### Provided information
- - - - -

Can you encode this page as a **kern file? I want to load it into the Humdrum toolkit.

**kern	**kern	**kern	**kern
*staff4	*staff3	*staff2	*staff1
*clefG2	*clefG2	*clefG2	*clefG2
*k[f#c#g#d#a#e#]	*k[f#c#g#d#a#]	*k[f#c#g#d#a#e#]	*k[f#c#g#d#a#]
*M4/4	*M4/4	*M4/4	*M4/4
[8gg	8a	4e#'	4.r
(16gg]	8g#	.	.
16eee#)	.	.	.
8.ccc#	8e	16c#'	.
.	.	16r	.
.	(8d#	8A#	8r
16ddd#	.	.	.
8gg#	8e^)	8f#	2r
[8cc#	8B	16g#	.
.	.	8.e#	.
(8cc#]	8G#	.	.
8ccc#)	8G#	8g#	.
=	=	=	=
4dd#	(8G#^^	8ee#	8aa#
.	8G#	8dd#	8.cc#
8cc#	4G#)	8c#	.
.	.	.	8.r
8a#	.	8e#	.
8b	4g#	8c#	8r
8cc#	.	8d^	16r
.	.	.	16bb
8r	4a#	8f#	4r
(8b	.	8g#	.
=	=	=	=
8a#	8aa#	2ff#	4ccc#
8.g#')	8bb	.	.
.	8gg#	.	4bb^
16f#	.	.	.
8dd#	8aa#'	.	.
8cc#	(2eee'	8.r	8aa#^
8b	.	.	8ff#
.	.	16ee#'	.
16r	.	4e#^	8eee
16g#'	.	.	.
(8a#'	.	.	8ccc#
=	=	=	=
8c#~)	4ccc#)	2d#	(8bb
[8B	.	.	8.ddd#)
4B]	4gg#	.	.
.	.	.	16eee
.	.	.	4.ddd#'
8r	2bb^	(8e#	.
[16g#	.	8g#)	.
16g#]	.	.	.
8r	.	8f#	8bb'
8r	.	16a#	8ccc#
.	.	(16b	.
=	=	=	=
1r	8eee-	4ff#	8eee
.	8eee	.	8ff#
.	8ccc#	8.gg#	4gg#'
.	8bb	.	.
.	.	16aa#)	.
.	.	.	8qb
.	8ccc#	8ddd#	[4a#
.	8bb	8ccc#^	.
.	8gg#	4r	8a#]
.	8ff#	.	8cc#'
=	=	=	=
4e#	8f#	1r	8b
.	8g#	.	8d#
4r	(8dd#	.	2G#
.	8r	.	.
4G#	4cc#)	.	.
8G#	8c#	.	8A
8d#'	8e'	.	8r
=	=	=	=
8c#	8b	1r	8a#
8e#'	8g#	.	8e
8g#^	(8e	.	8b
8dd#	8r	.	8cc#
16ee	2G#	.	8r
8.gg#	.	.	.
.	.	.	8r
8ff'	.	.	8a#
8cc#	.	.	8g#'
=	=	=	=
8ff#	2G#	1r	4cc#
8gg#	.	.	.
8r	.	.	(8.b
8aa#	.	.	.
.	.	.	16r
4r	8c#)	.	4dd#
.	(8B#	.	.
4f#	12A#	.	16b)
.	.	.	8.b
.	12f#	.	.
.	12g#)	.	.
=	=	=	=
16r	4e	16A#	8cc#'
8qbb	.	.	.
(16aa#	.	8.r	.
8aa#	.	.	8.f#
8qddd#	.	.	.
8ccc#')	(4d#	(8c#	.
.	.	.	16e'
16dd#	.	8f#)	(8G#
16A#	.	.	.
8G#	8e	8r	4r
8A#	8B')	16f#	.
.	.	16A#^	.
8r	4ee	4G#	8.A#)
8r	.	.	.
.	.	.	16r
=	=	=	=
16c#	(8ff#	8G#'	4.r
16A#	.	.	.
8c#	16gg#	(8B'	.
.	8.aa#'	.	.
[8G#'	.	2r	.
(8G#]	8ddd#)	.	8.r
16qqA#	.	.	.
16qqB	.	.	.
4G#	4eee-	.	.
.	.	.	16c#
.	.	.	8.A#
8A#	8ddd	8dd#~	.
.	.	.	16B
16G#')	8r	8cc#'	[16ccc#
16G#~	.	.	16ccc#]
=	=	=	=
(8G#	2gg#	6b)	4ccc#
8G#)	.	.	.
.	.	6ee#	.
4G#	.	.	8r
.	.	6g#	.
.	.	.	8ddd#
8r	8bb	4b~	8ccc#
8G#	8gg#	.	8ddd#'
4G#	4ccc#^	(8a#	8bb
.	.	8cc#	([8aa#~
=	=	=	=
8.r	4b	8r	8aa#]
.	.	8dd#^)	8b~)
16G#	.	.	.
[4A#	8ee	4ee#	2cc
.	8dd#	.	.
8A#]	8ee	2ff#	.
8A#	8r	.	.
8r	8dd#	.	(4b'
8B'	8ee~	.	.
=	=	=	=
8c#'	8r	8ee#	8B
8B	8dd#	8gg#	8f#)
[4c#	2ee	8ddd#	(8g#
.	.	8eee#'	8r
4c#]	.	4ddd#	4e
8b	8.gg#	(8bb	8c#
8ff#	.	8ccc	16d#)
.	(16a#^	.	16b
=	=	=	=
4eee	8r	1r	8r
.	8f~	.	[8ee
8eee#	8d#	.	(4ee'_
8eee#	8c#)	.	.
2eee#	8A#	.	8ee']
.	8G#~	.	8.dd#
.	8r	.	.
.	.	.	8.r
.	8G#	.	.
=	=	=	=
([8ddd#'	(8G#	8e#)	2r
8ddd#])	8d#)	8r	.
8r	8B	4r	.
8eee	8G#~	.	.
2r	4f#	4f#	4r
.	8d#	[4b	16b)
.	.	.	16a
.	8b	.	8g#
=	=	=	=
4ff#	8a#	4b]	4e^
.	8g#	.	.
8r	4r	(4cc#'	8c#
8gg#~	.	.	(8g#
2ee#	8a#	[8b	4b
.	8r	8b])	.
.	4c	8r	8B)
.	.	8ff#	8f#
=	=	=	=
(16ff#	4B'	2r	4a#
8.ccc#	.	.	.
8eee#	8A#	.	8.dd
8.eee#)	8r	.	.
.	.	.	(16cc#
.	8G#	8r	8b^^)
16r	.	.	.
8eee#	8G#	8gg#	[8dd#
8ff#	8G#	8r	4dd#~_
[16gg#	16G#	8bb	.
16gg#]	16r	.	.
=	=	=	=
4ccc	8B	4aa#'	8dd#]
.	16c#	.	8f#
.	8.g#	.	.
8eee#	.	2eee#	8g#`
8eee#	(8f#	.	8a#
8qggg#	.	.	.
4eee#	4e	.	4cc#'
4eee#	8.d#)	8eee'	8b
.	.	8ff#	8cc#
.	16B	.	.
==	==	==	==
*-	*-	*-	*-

- - - - -

### Your instructions
Please report, copied in full, every line above that contains the string "kern". Case counts.

### Answer to the task
Can you encode this page as a **kern file? I want to load it into the Humdrum toolkit.
**kern	**kern	**kern	**kern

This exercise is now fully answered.